Where the records hold the string "DGND", show the whole line it sits on.
----
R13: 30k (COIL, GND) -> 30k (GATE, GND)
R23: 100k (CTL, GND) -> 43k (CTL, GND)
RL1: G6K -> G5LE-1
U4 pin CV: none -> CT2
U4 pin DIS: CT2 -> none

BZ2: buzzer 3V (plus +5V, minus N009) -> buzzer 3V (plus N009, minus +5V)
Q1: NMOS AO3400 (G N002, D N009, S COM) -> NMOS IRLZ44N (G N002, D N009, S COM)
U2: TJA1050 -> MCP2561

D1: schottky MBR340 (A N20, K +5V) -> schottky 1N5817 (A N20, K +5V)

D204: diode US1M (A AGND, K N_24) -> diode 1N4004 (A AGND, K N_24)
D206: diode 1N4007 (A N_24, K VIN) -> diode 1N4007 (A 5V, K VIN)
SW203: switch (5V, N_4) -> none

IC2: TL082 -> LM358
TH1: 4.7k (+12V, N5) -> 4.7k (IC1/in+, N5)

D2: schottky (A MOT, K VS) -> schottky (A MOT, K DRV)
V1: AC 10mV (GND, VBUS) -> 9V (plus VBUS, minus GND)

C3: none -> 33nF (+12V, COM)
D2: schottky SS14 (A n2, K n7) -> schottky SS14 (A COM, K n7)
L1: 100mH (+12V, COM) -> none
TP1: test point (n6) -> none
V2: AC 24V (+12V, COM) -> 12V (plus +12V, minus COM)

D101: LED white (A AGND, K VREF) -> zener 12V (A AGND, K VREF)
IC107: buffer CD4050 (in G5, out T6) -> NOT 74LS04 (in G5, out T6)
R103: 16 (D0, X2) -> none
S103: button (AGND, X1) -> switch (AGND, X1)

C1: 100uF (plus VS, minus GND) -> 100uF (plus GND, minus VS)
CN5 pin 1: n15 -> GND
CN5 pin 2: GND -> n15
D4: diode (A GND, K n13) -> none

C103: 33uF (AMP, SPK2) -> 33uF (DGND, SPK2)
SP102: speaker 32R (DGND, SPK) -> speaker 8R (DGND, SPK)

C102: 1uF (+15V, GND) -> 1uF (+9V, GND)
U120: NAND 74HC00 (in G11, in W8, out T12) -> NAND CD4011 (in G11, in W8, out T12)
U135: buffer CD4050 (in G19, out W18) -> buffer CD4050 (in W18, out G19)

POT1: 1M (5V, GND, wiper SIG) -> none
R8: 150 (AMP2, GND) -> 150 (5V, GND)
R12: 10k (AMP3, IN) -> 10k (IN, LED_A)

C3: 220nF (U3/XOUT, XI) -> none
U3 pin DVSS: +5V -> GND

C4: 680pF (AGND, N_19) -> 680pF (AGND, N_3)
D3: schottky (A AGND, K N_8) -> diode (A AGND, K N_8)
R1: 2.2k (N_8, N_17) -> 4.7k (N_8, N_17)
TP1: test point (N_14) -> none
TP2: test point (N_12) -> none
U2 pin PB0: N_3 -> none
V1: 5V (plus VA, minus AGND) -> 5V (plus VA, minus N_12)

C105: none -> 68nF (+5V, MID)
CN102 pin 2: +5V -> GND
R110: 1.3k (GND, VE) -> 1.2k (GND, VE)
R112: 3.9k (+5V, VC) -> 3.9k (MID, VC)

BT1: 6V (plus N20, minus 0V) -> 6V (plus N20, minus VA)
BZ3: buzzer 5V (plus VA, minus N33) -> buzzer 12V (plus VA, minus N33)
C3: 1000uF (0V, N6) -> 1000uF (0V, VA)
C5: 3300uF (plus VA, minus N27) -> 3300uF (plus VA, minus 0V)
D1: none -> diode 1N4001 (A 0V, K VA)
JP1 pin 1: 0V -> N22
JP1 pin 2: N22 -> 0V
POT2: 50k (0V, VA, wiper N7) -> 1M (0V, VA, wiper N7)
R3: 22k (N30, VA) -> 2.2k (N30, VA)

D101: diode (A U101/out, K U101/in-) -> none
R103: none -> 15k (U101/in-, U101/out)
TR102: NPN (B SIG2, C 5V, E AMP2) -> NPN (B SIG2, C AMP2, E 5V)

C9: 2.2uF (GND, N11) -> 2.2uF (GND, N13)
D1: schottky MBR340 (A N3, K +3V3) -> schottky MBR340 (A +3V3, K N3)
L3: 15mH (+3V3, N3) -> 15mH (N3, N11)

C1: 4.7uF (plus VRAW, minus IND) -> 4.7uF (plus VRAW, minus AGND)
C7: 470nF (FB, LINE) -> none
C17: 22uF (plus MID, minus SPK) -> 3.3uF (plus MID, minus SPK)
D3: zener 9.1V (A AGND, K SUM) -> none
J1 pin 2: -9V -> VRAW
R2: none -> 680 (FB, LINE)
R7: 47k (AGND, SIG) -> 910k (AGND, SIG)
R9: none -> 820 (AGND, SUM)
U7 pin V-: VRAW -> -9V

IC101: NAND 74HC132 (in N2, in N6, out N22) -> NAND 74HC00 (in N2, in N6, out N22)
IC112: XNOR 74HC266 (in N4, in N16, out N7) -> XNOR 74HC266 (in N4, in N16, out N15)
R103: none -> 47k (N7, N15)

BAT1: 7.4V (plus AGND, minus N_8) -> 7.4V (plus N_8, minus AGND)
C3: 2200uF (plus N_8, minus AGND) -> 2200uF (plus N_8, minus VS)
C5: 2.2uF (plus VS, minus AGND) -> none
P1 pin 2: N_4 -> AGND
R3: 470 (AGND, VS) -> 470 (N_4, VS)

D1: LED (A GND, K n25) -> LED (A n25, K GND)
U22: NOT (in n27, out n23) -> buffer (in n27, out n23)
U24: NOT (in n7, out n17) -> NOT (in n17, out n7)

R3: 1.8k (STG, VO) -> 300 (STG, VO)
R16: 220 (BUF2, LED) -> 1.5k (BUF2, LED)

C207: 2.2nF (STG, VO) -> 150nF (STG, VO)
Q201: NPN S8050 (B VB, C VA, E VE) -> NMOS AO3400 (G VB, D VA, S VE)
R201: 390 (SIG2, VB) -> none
----
__Task result__.
C103: 33uF (AMP, SPK2) -> 33uF (DGND, SPK2)
SP102: speaker 32R (DGND, SPK) -> speaker 8R (DGND, SPK)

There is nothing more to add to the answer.